• AIM OF THE TASK: In your copy of the entries below, keep every word exactly and leave out all images.

• PROVIDED RECORDS:
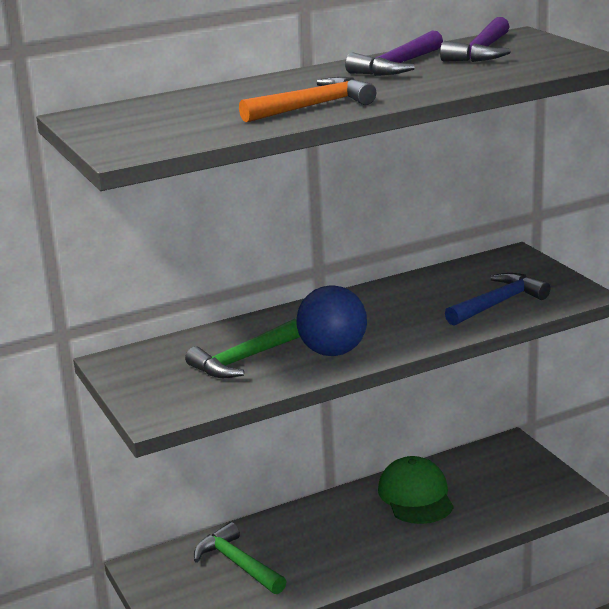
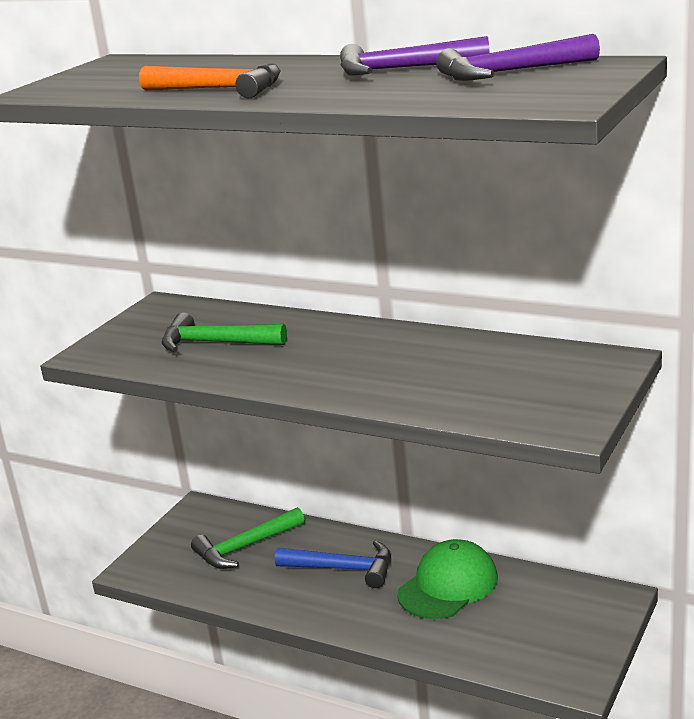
camera: 55 degrees right, 0 degrees up
(238, 564) = (245, 547): green hammer -> green hammer turned 135 degrees counterclockwise
(333, 351) = (273, 368): blue ball -> none
(498, 303) = (478, 396): blue hammer -> blue hammer (343, 569)

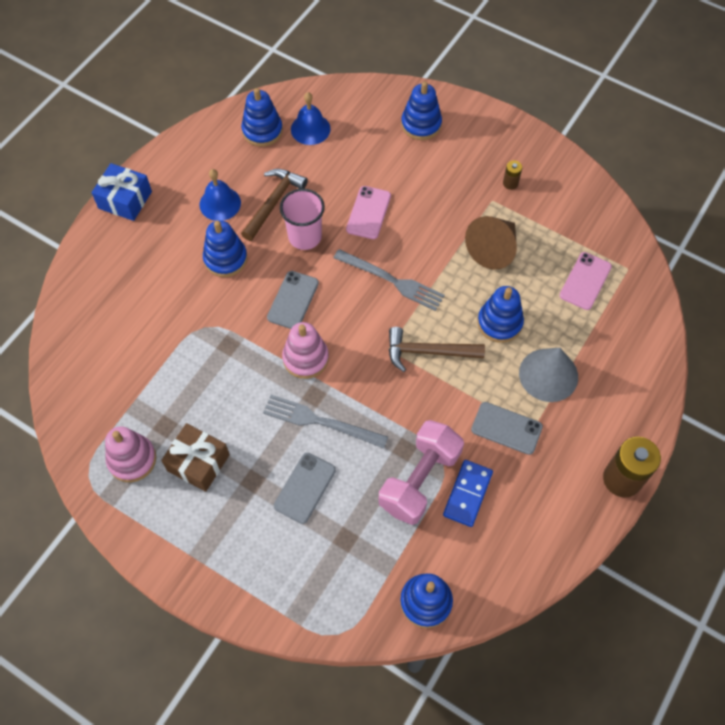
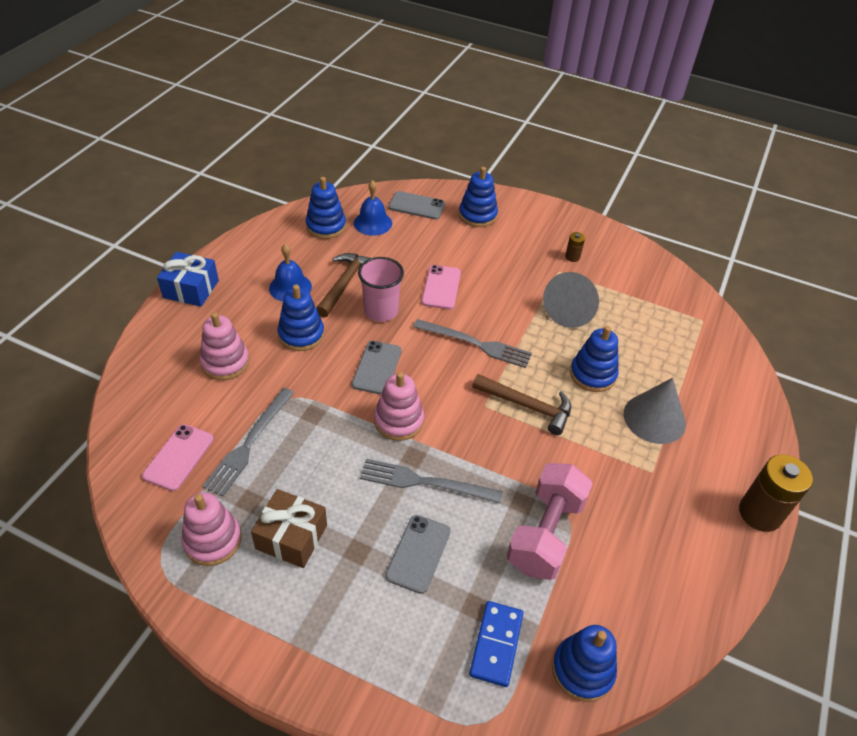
camera: 10 degrees left, 15 degrees down
(153, 285) = (225, 362): none -> pink stacking toy
(168, 370) = (249, 443): none -> grey fork
(428, 352) = (527, 406): brown hammer -> brown hammer turned 150 degrees counterclockwise
(467, 494) = (601, 543): blue domino -> blue domino (496, 644)
(493, 249) = (570, 311): brown cone -> grey cone
(506, 428) = (625, 473): grey phone -> grey phone (417, 206)
(585, 281) = (666, 333): pink phone -> pink phone (179, 457)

• TASK OUTPUT:
camera: 55 degrees right, 0 degrees up
(238, 564) = (245, 547): green hammer -> green hammer turned 135 degrees counterclockwise
(333, 351) = (273, 368): blue ball -> none
(498, 303) = (478, 396): blue hammer -> blue hammer (343, 569)

camera: 10 degrees left, 15 degrees down
(153, 285) = (225, 362): none -> pink stacking toy
(168, 370) = (249, 443): none -> grey fork
(428, 352) = (527, 406): brown hammer -> brown hammer turned 150 degrees counterclockwise
(467, 494) = (601, 543): blue domino -> blue domino (496, 644)
(493, 249) = (570, 311): brown cone -> grey cone
(506, 428) = (625, 473): grey phone -> grey phone (417, 206)
(585, 281) = (666, 333): pink phone -> pink phone (179, 457)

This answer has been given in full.